• _Try it_
Print, exactly as given, each line of the data from the line containing "Notes on gardens: [492,515,847,688]" up to and including its last line.

• _Information shown_
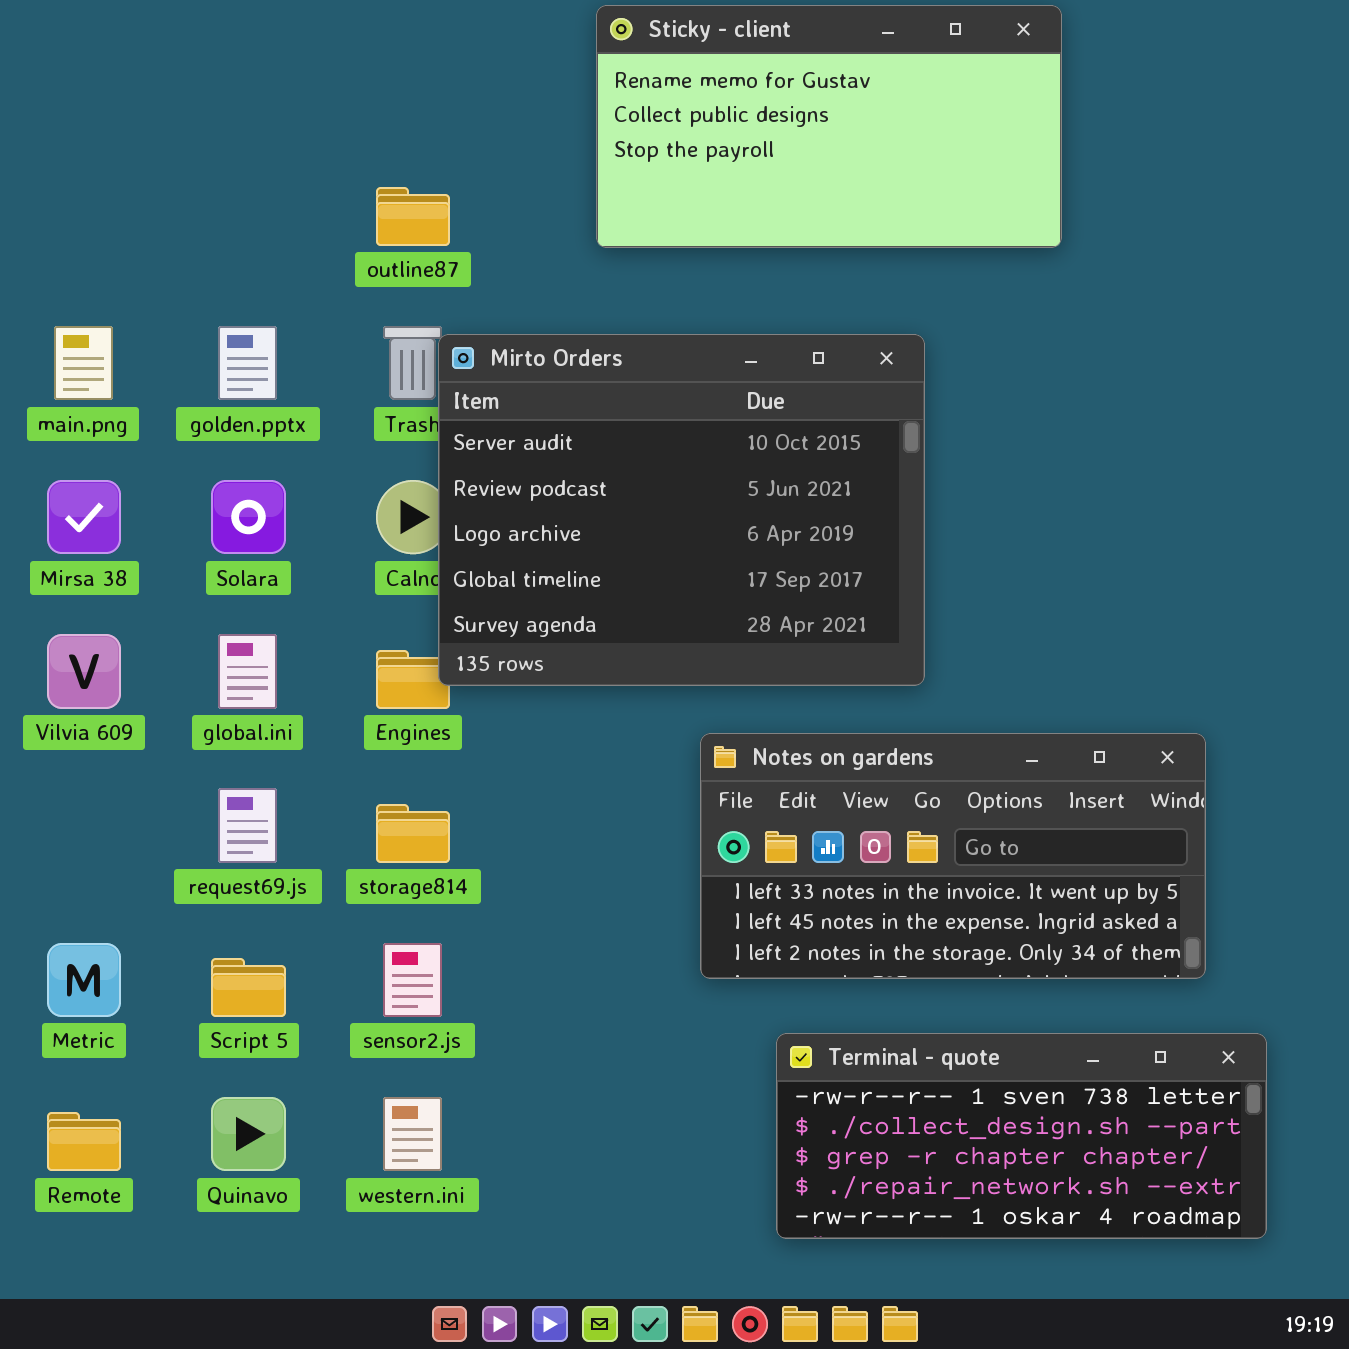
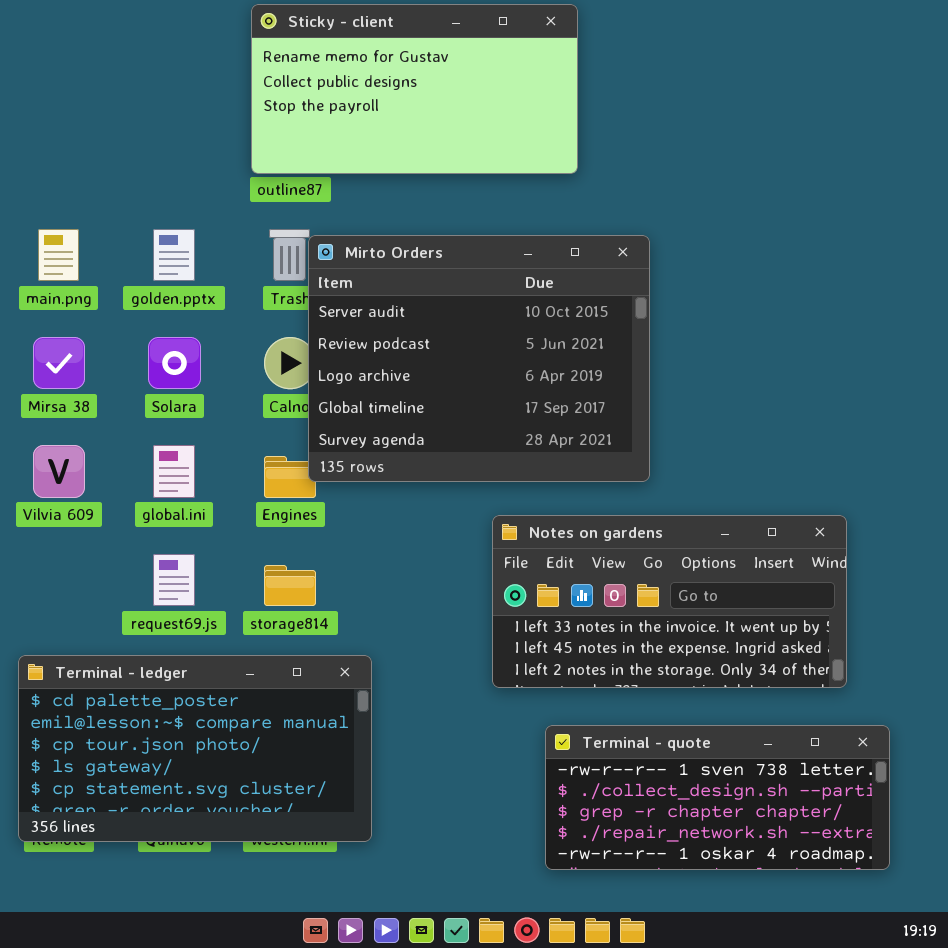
Sticky - client: [596,5,1062,248] -> [251,4,578,174], moved
Terminal - ledger: none -> [18,655,372,842], opened

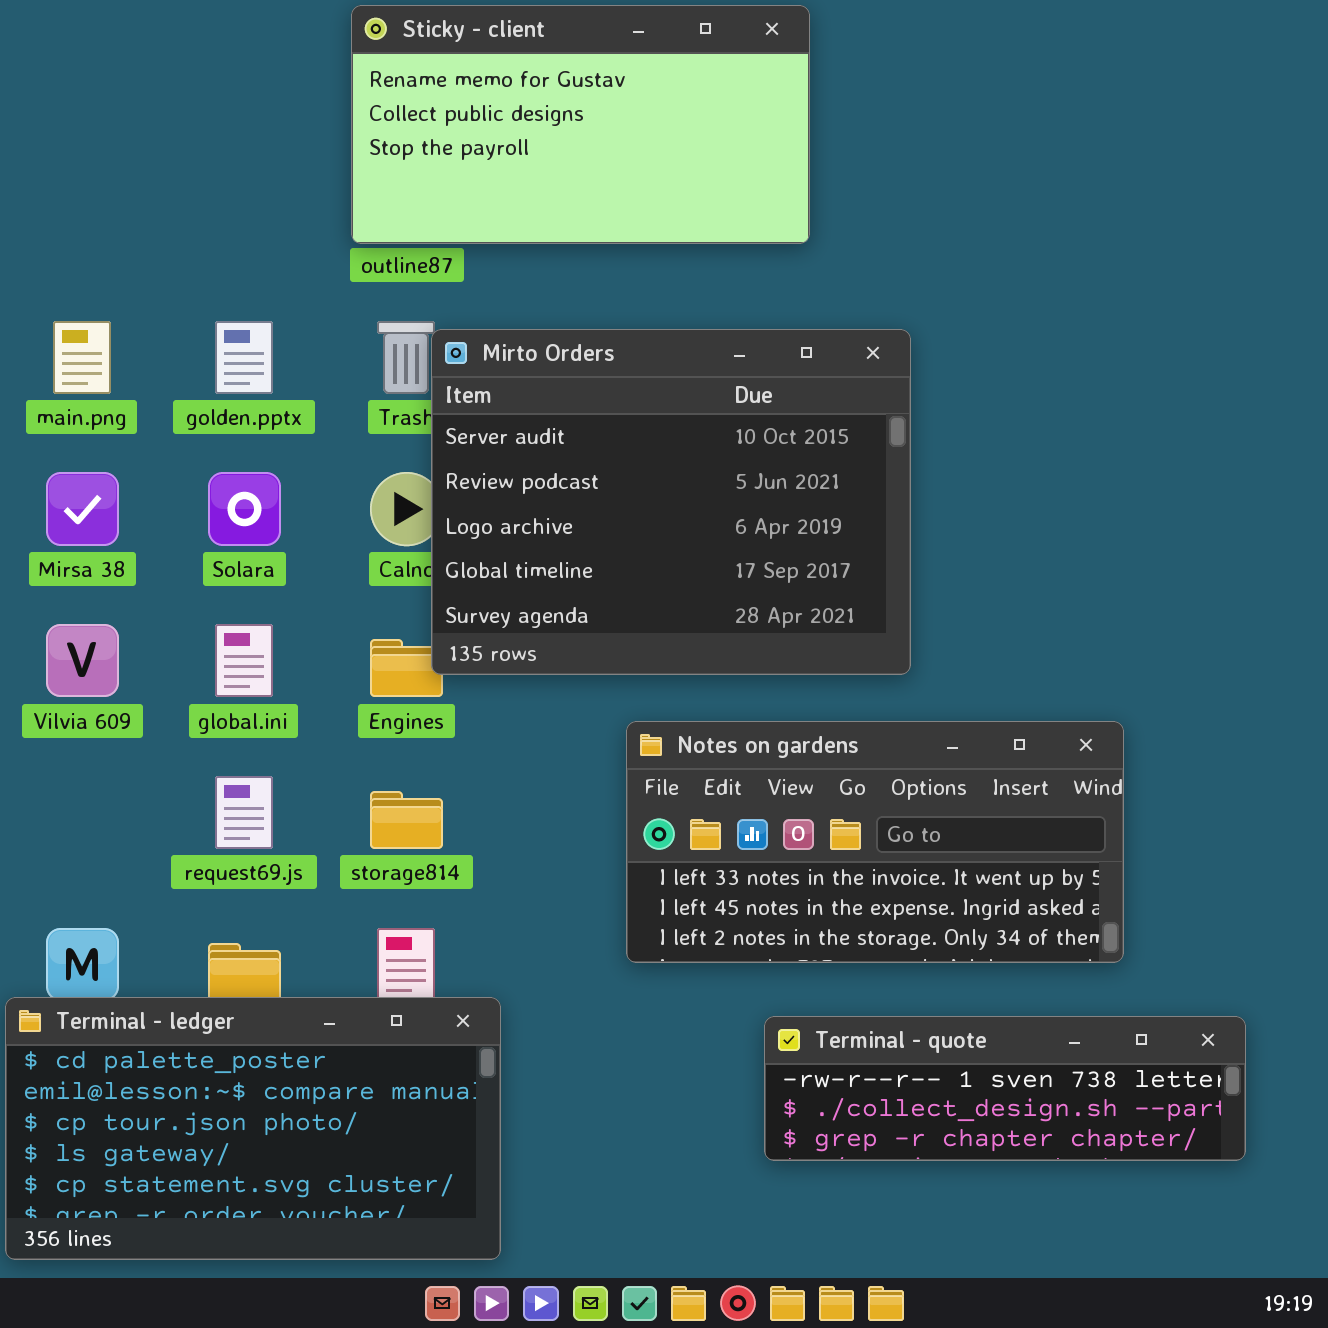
Notes on gardens: [492,515,847,688] -> [626,721,1124,963], moved
Terminal - ledger: [18,655,372,842] -> [5,997,501,1260], moved
Terminal - quote: [545,725,890,870] -> [764,1016,1246,1161], resized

• _The answer_
Notes on gardens: [492,515,847,688] -> [626,721,1124,963], moved
Terminal - ledger: [18,655,372,842] -> [5,997,501,1260], moved
Terminal - quote: [545,725,890,870] -> [764,1016,1246,1161], resized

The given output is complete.